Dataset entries
┌────────

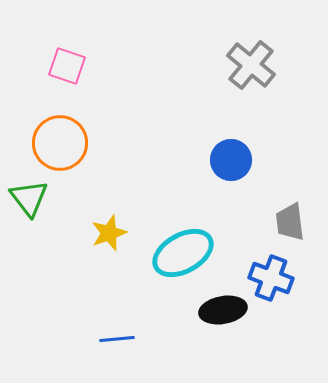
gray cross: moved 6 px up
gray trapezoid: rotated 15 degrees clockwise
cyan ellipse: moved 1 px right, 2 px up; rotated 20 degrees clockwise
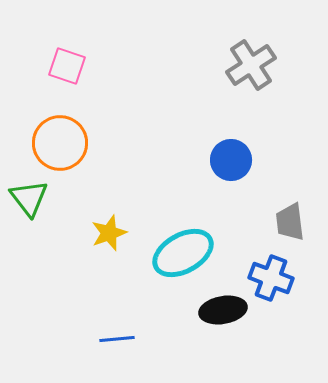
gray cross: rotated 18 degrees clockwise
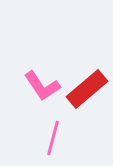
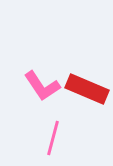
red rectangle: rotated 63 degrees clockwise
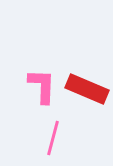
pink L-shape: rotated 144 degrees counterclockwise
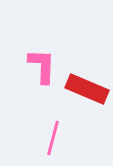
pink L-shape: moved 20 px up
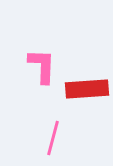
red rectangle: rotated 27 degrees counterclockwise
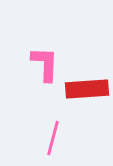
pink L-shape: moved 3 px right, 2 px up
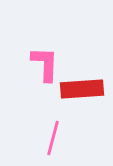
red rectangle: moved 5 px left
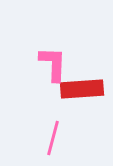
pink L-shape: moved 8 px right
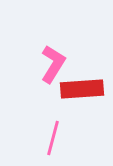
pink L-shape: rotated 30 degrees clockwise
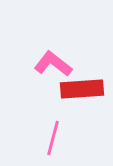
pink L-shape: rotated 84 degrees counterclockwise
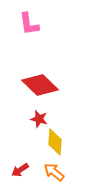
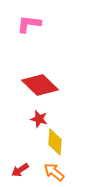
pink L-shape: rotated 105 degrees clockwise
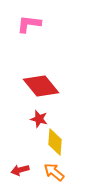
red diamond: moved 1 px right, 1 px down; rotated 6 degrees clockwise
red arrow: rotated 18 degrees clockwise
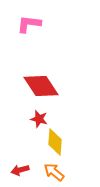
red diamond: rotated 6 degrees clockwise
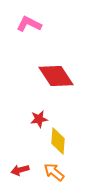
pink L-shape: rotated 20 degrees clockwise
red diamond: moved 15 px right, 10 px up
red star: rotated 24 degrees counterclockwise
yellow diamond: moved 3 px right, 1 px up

└────────

Your objective
Rewrite all the lines above, swapping "pink L-shape" for "orange L-shape" every time it appears and changing nothing else. Leave out the pictures.

Result of this task
gray cross: moved 6 px up
gray trapezoid: rotated 15 degrees clockwise
cyan ellipse: moved 1 px right, 2 px up; rotated 20 degrees clockwise
gray cross: rotated 18 degrees clockwise
red rectangle: rotated 63 degrees clockwise
orange L-shape: rotated 144 degrees counterclockwise
orange L-shape: moved 20 px up
red rectangle: rotated 27 degrees counterclockwise
orange L-shape: moved 3 px right, 2 px up
red rectangle: moved 5 px left
orange L-shape: moved 8 px right
orange L-shape: rotated 30 degrees clockwise
orange L-shape: rotated 84 degrees counterclockwise
orange L-shape: rotated 105 degrees clockwise
red diamond: moved 1 px right, 1 px down; rotated 6 degrees clockwise
red arrow: rotated 18 degrees clockwise
red diamond: rotated 6 degrees clockwise
orange L-shape: rotated 20 degrees clockwise
red diamond: moved 15 px right, 10 px up
red star: rotated 24 degrees counterclockwise
yellow diamond: moved 3 px right, 1 px up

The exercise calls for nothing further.